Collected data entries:
......
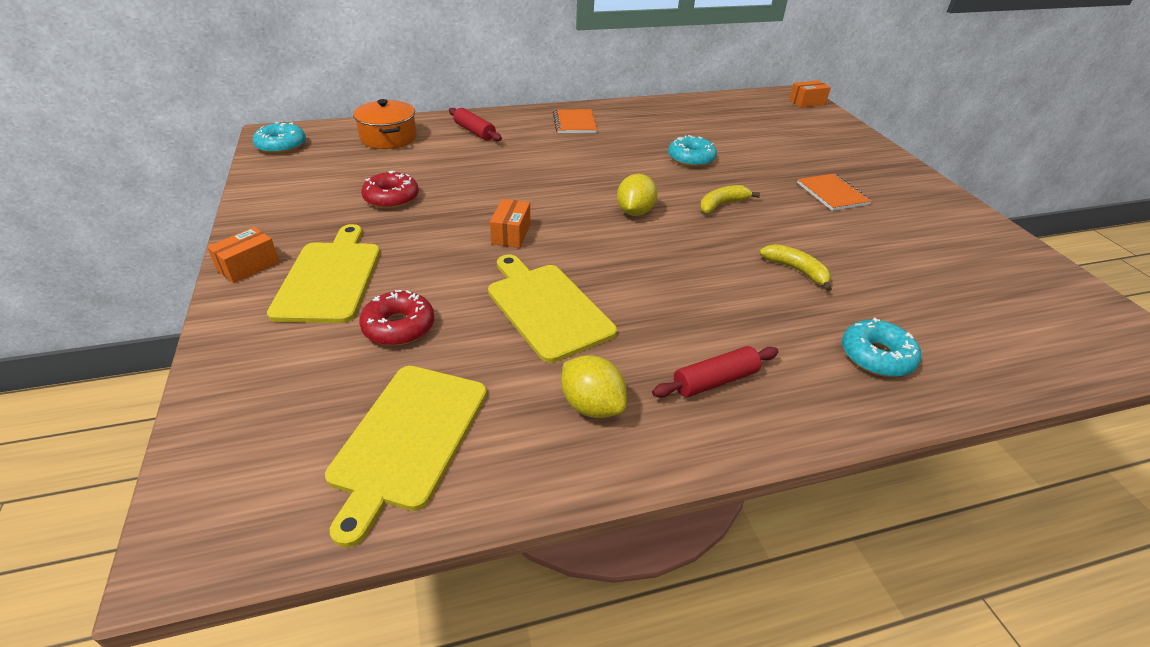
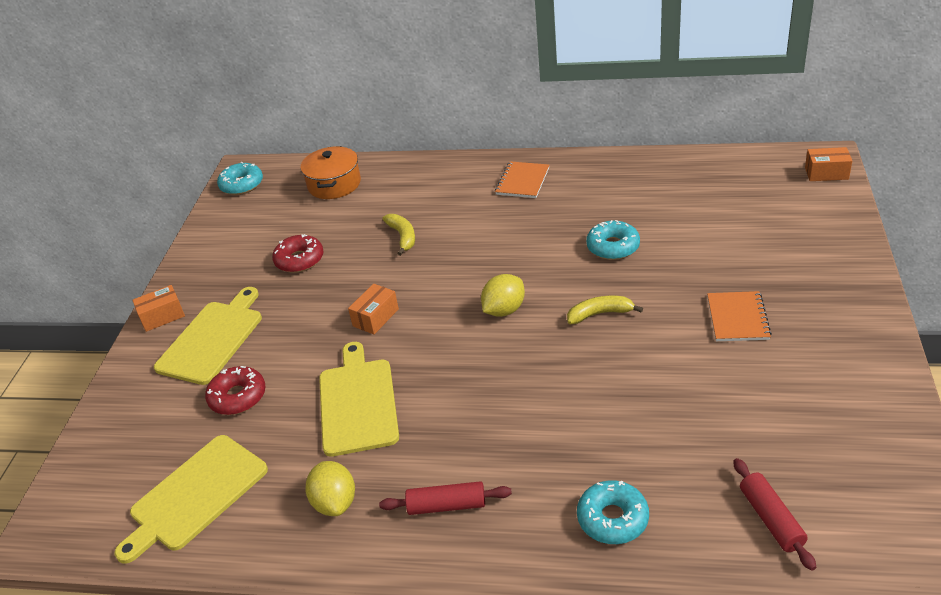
camera: 30 degrees right, 0 degrees up
(474, 132) = (416, 184): red rolling pin -> red rolling pin (771, 519)
(796, 271) = (613, 409): yellow banana -> yellow banana (402, 237)

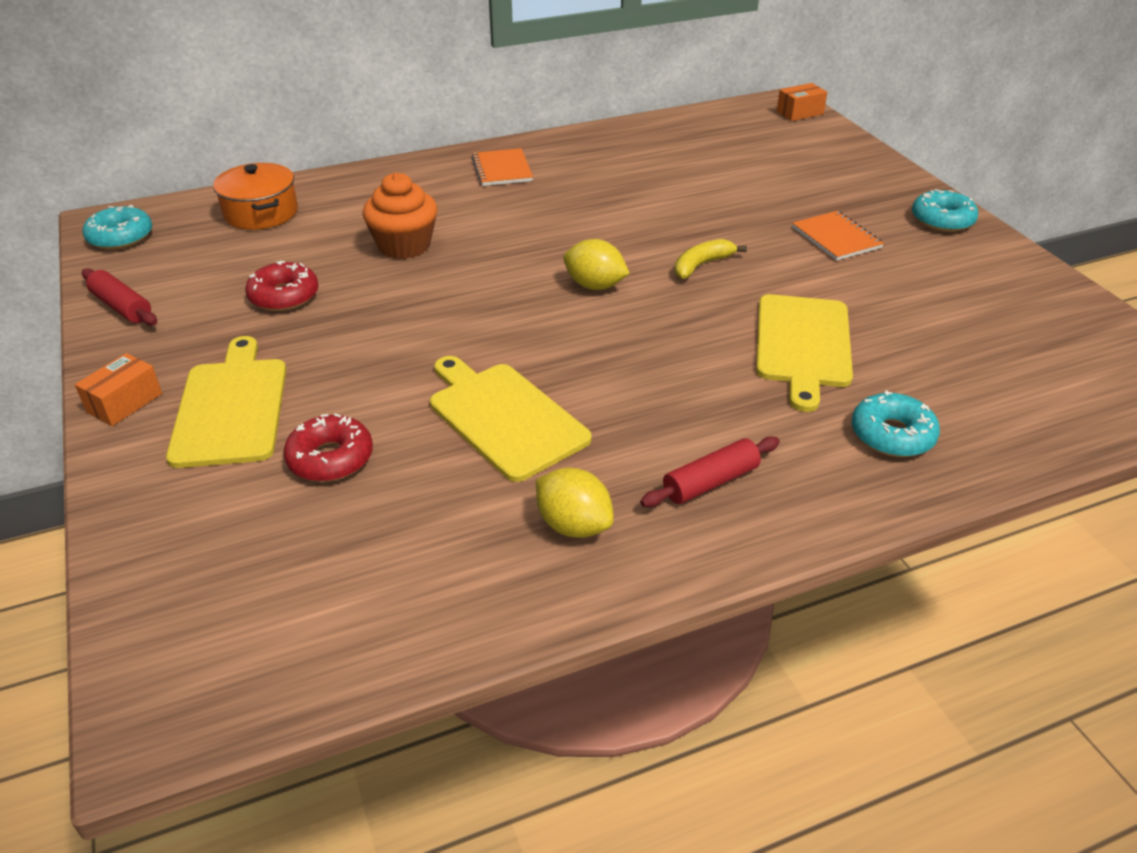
camera: 35 degrees left, 0 degrees up
(195, 496) = (370, 585): yellow cutting board -> yellow cutting board (803, 345)
(375, 317) = (445, 329): orange box -> none
(402, 237) = (404, 245): yellow banana -> orange cupcake
(504, 310) = (595, 286): yellow lemon -> yellow lemon turned 75 degrees counterclockwise
(613, 247) = (657, 206): turquoise donut -> turquoise donut (942, 220)
(771, 519) = (1028, 387): red rolling pin -> red rolling pin (122, 307)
......
WHAT NEEDS TO BE DONE: Starting with the line containing "(474, 132) = (416, 184): red" and ending with the last line of the records above, write out each line exactly; no pictures.

PROBLEM SOLUTION:
(474, 132) = (416, 184): red rolling pin -> red rolling pin (771, 519)
(796, 271) = (613, 409): yellow banana -> yellow banana (402, 237)

camera: 35 degrees left, 0 degrees up
(195, 496) = (370, 585): yellow cutting board -> yellow cutting board (803, 345)
(375, 317) = (445, 329): orange box -> none
(402, 237) = (404, 245): yellow banana -> orange cupcake
(504, 310) = (595, 286): yellow lemon -> yellow lemon turned 75 degrees counterclockwise
(613, 247) = (657, 206): turquoise donut -> turquoise donut (942, 220)
(771, 519) = (1028, 387): red rolling pin -> red rolling pin (122, 307)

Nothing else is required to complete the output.